▶ **Exercise details**: Answer with the exact lines of the following material from the one containing "(410, 69) = (623, 279): red wallet -> none" through the one containing "(563, 254) = (327, 359): none", both end lines included.

▶ **Stored data**:

[Start of section]

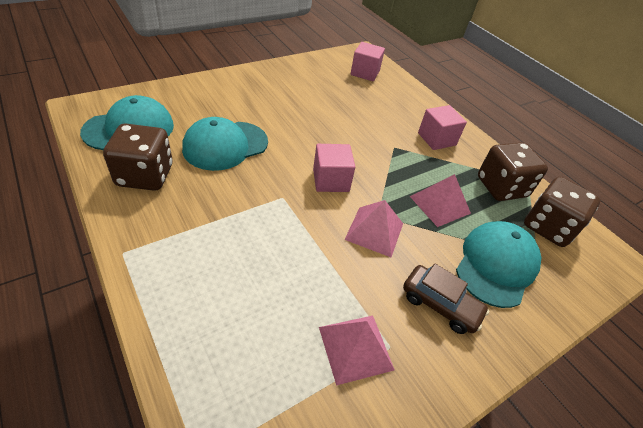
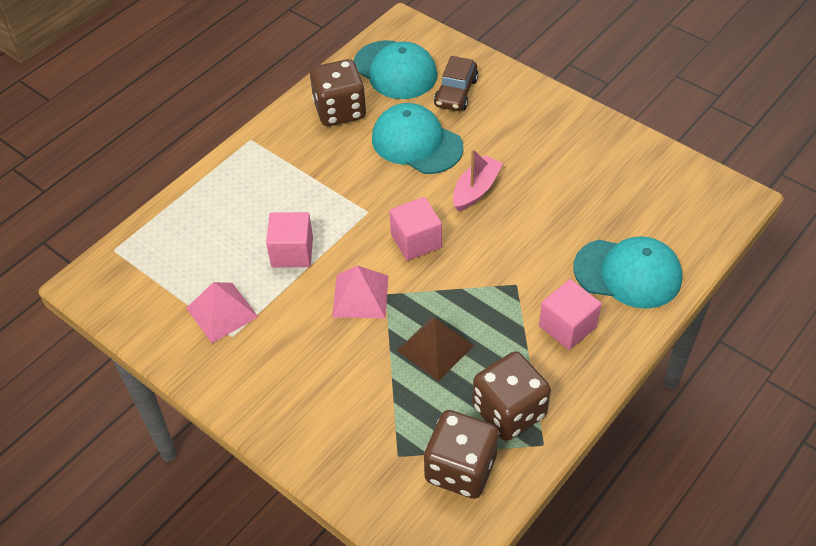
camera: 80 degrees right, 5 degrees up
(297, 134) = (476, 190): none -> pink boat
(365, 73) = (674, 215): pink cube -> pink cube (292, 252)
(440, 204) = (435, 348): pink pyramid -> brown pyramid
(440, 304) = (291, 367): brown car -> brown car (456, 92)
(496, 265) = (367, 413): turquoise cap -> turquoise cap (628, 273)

[End of section]
[Start of section]

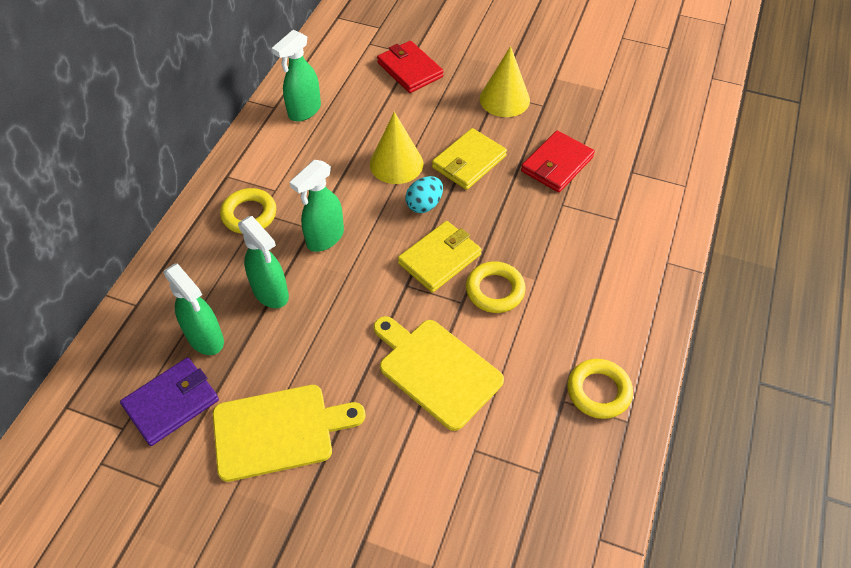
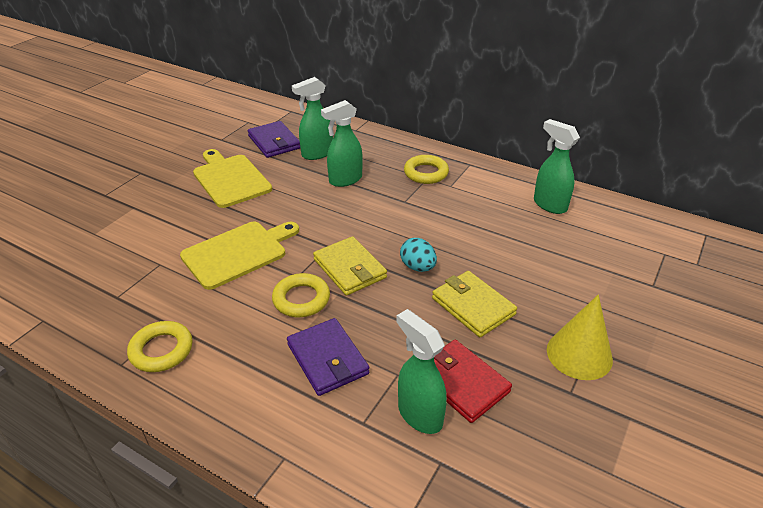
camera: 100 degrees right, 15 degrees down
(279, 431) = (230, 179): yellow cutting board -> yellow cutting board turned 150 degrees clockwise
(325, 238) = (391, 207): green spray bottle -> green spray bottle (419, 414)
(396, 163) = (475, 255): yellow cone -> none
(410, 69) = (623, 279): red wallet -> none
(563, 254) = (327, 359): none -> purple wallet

[End of section]

▶ **The answer**:
(410, 69) = (623, 279): red wallet -> none
(563, 254) = (327, 359): none -> purple wallet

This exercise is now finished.